(REQUIRED WORK): All that is wanted is the lines from the first line of the listing below through the line containing "blue teapot: 4 -> 5", written out exactly with pictures left out.

----------------------------------------

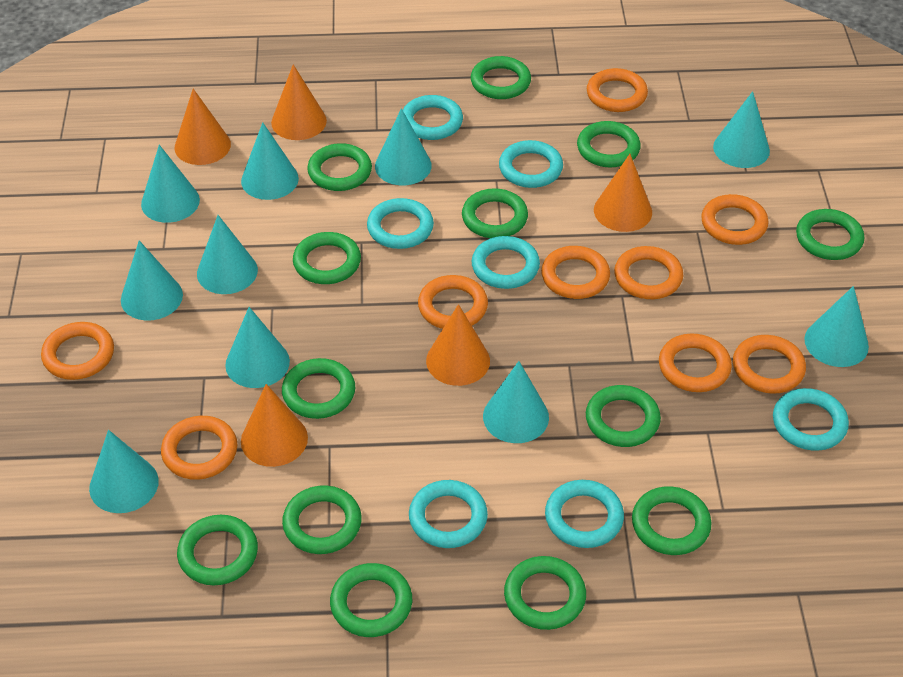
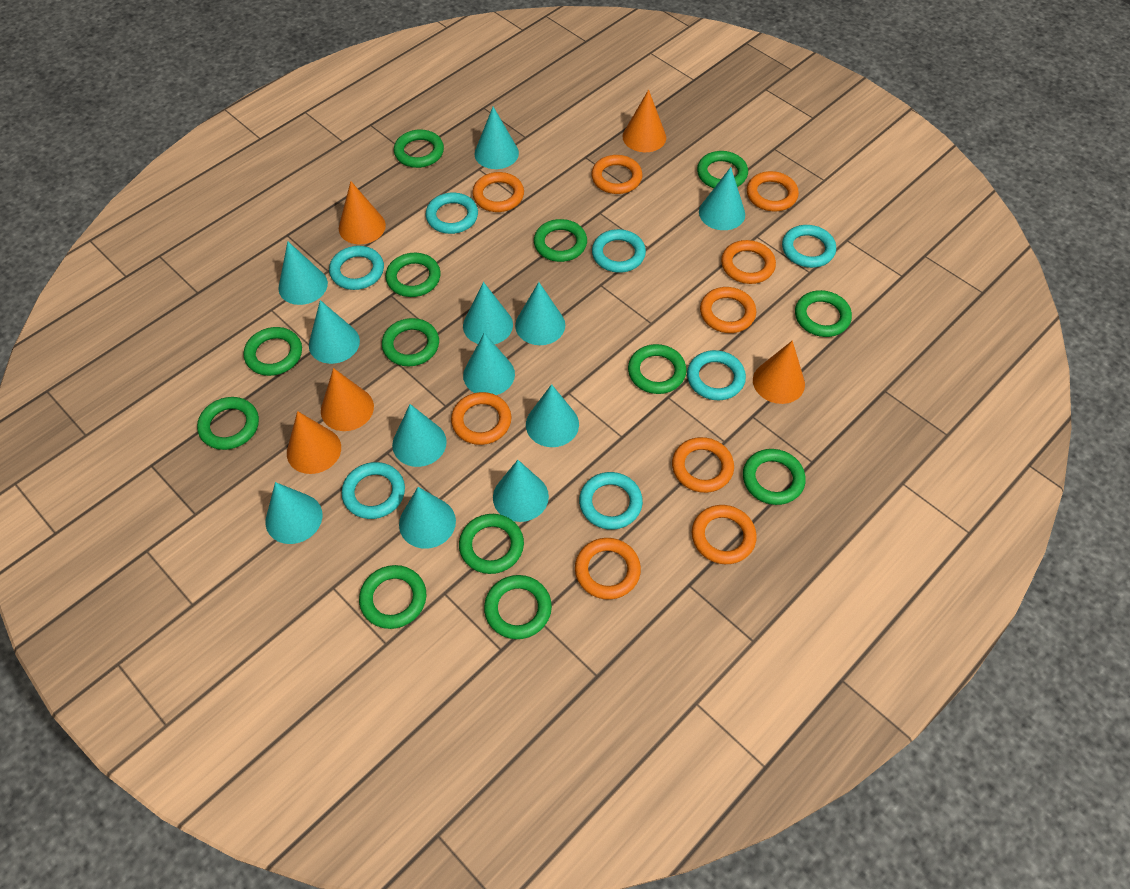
turquoise cone: 10 -> 12

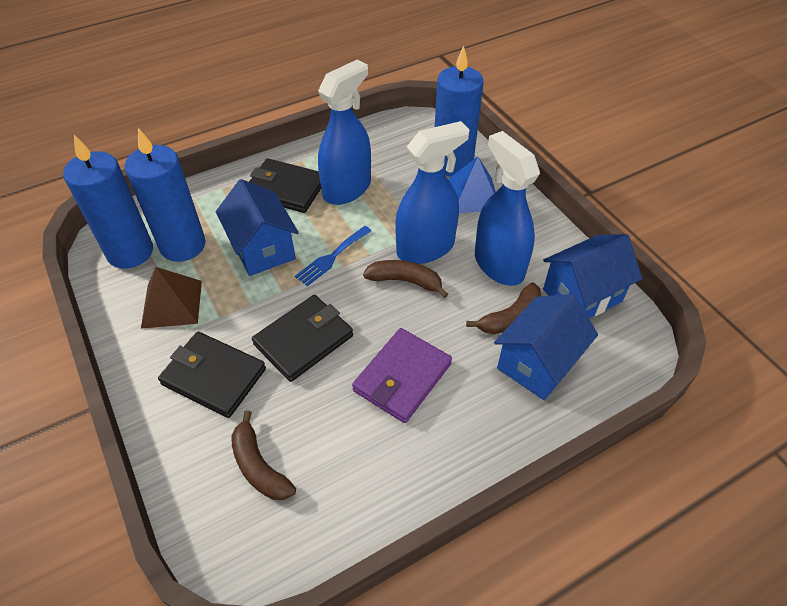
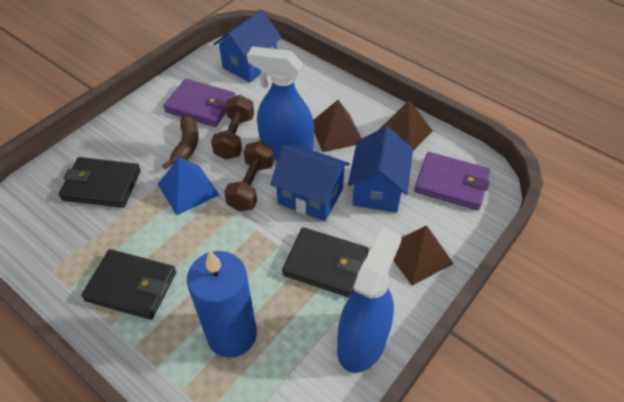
blue candle: 3 -> 1
blue fork: 1 -> 0
blue spray bottle: 3 -> 2
brown banana: 3 -> 1
brown dumbbell: 0 -> 2
brown pyramid: 1 -> 3
purple wallet: 1 -> 2

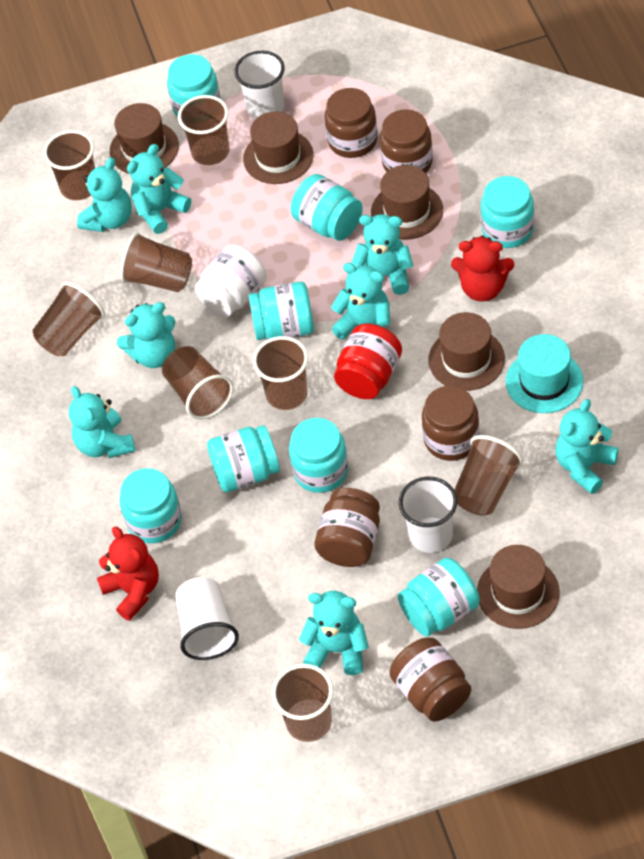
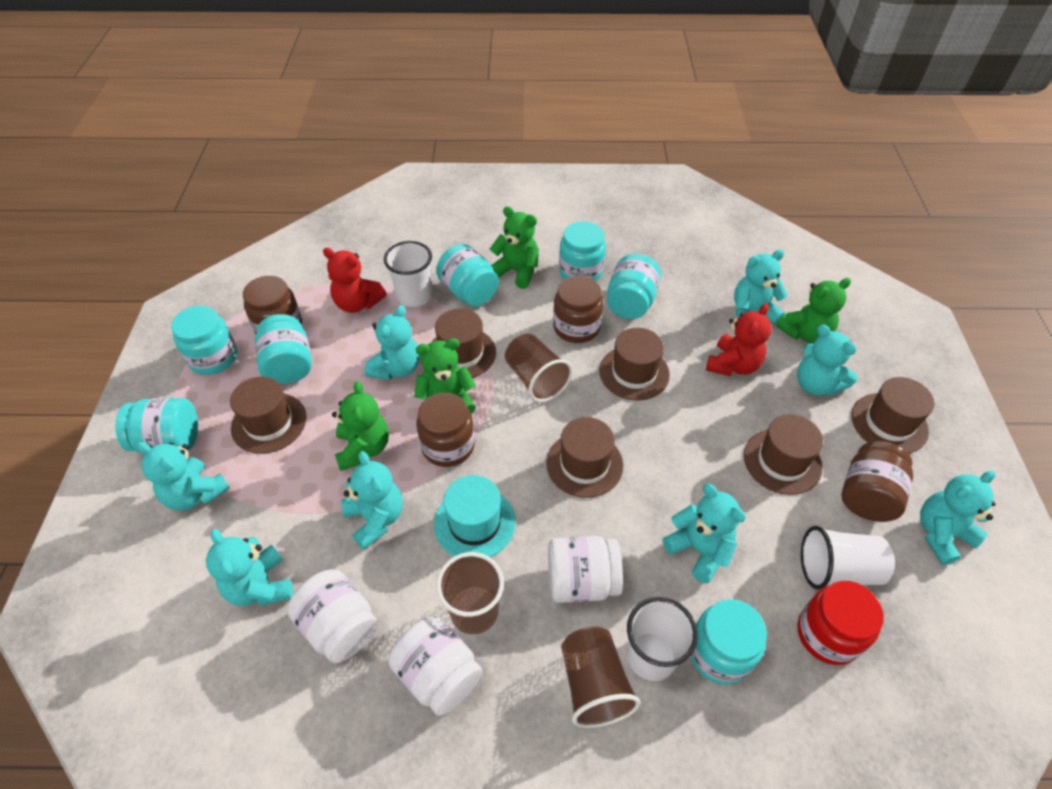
brown cup: 8 -> 3
brown hat: 5 -> 6
brown jar: 5 -> 4
green teddy bear: 0 -> 4
turquoise jar: 8 -> 7
white jar: 1 -> 3

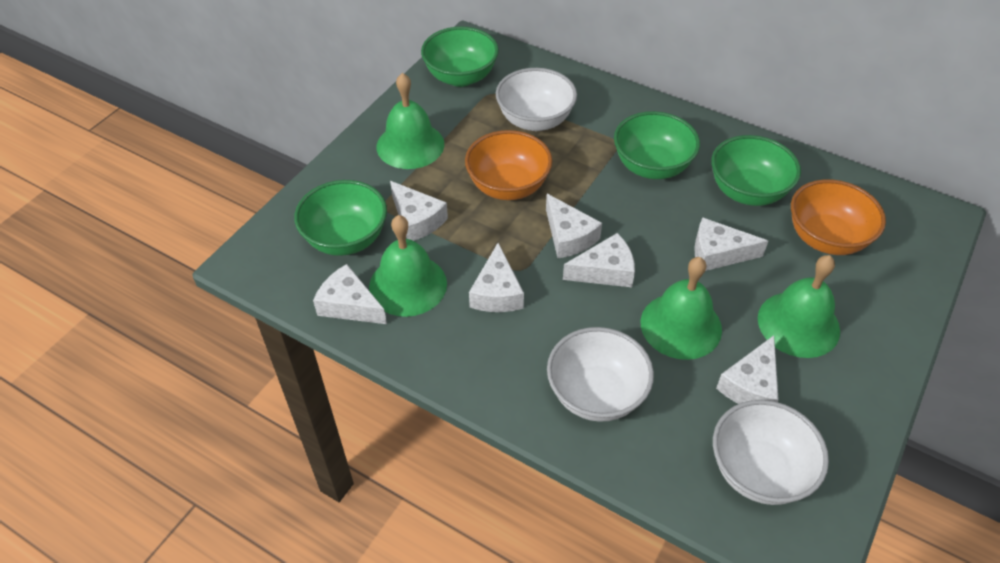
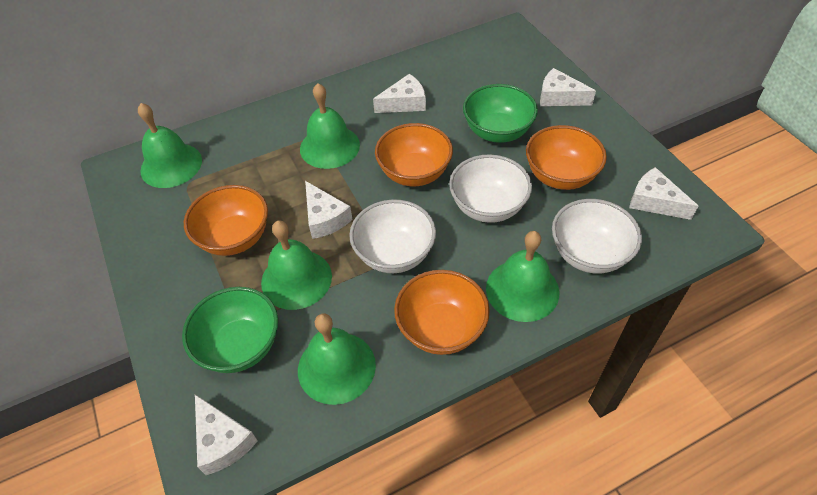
green bell: 4 -> 5
green bowl: 4 -> 2
orange bowl: 2 -> 4
white cheese: 7 -> 5

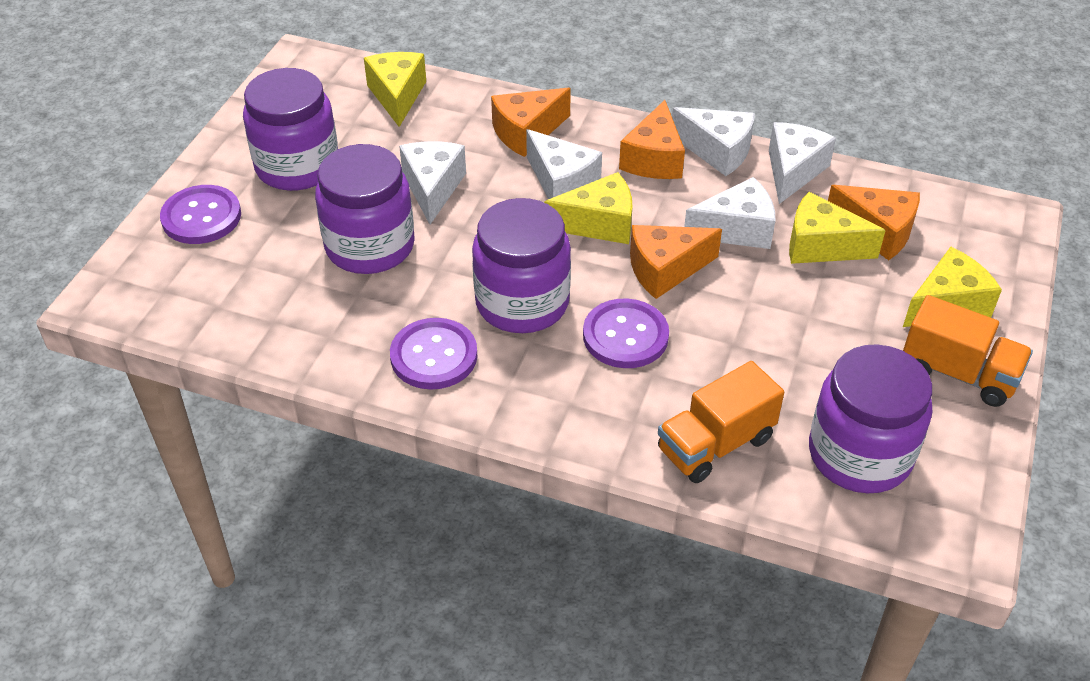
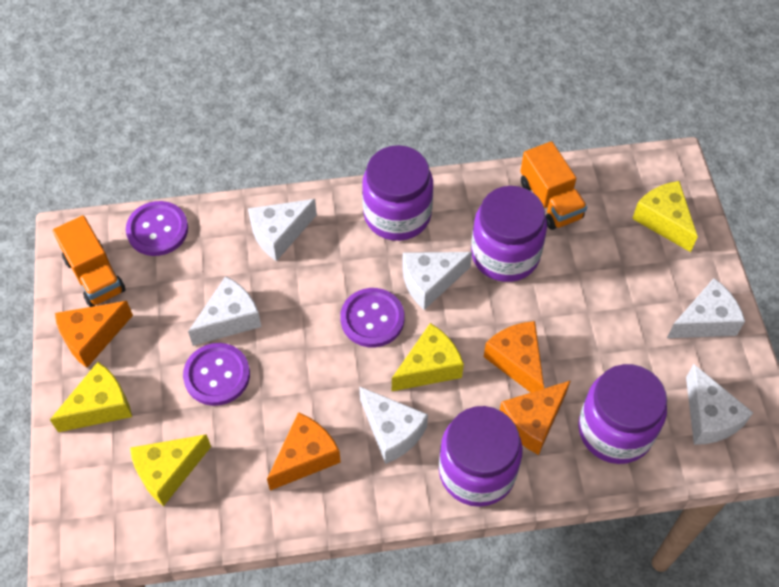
white cheese: 5 -> 6

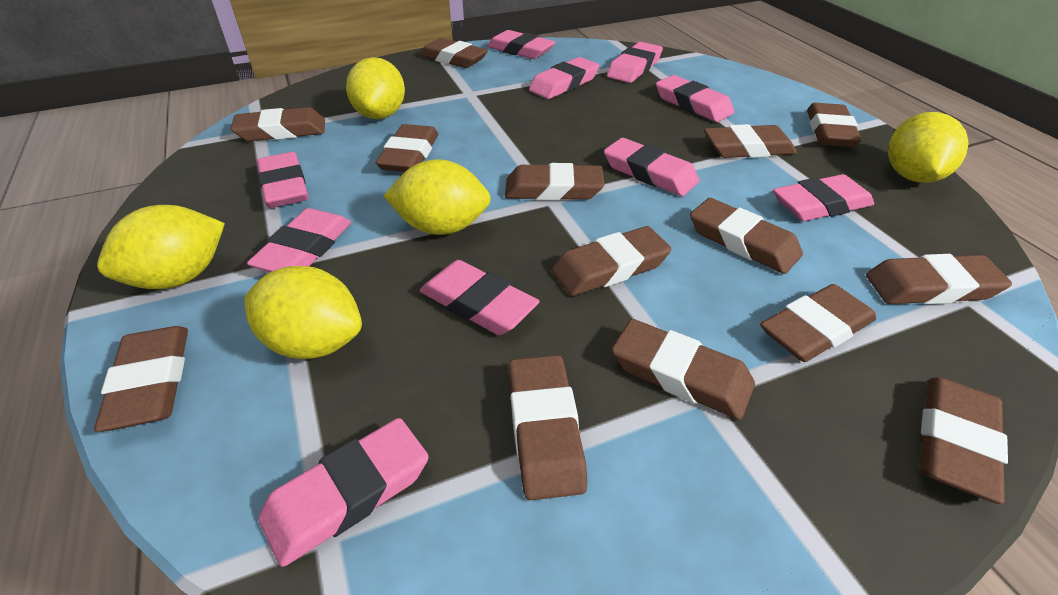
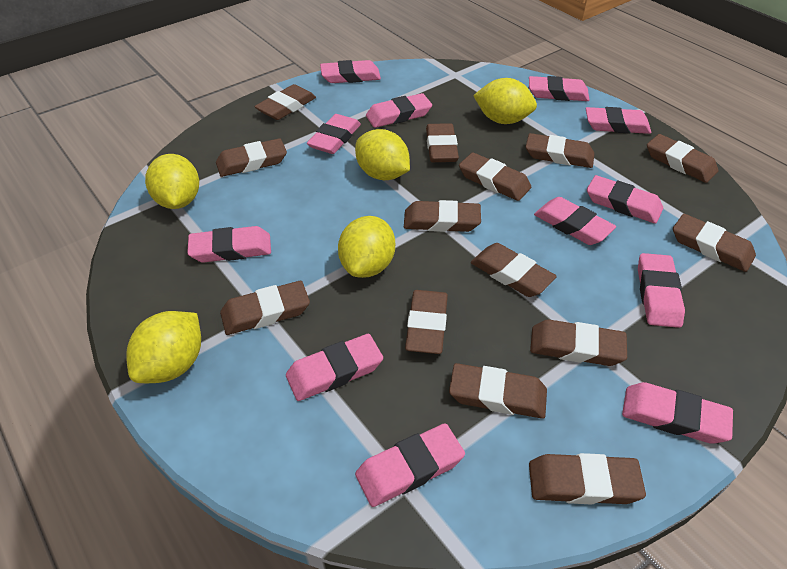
pink eraser: 10 -> 12

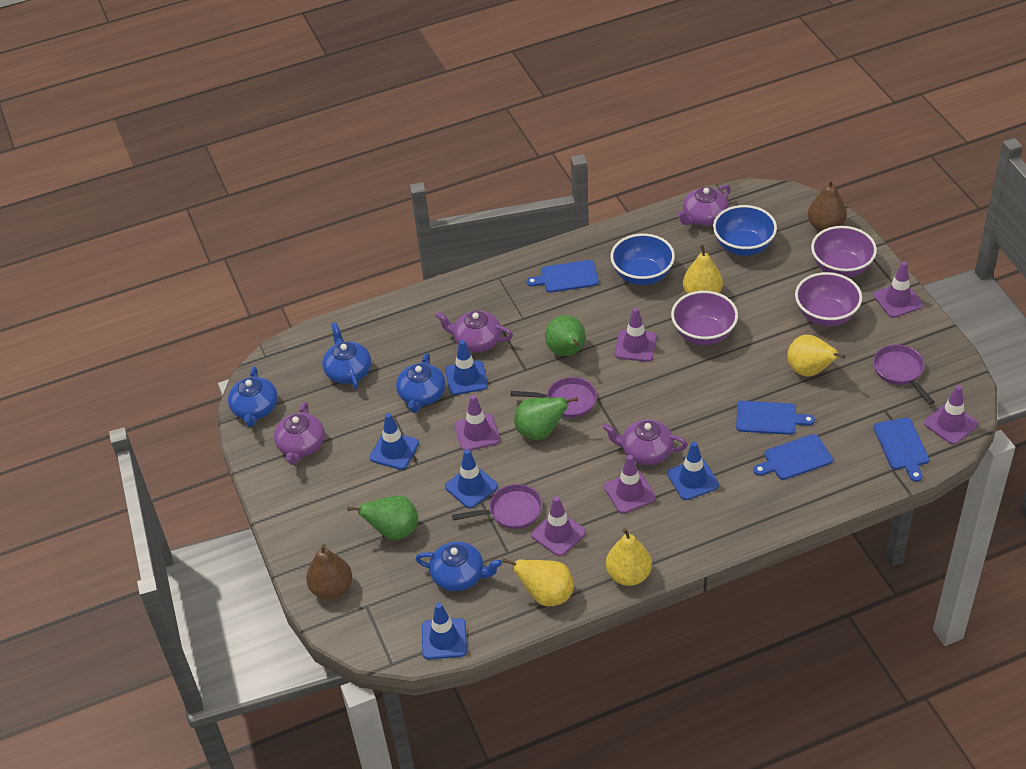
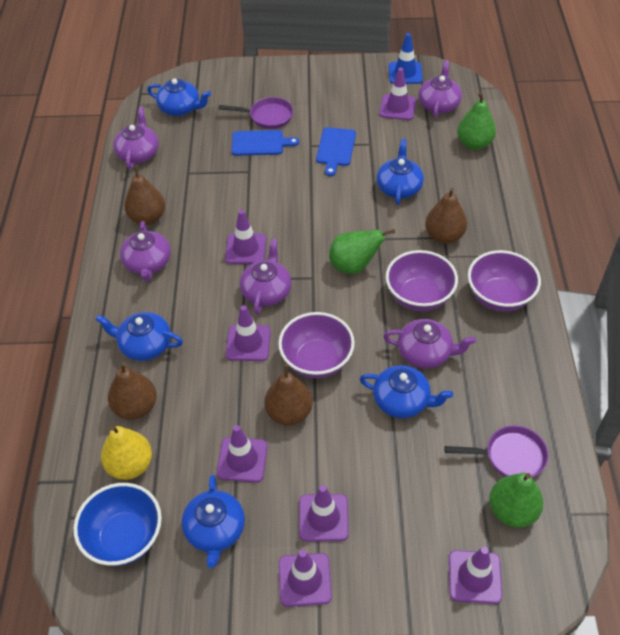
blue bowl: 2 -> 1
blue cutting board: 4 -> 2
blue teapot: 4 -> 5
blue traffic cone: 5 -> 1
brown pear: 2 -> 4
purple pan: 3 -> 2
purple teapot: 4 -> 5
purple traffic cone: 6 -> 7
yellow pear: 4 -> 1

----------------------------------------

(WRITTEN ANSWER):
turquoise cone: 10 -> 12

blue candle: 3 -> 1
blue fork: 1 -> 0
blue spray bottle: 3 -> 2
brown banana: 3 -> 1
brown dumbbell: 0 -> 2
brown pyramid: 1 -> 3
purple wallet: 1 -> 2

brown cup: 8 -> 3
brown hat: 5 -> 6
brown jar: 5 -> 4
green teddy bear: 0 -> 4
turquoise jar: 8 -> 7
white jar: 1 -> 3

green bell: 4 -> 5
green bowl: 4 -> 2
orange bowl: 2 -> 4
white cheese: 7 -> 5

white cheese: 5 -> 6

pink eraser: 10 -> 12

blue bowl: 2 -> 1
blue cutting board: 4 -> 2
blue teapot: 4 -> 5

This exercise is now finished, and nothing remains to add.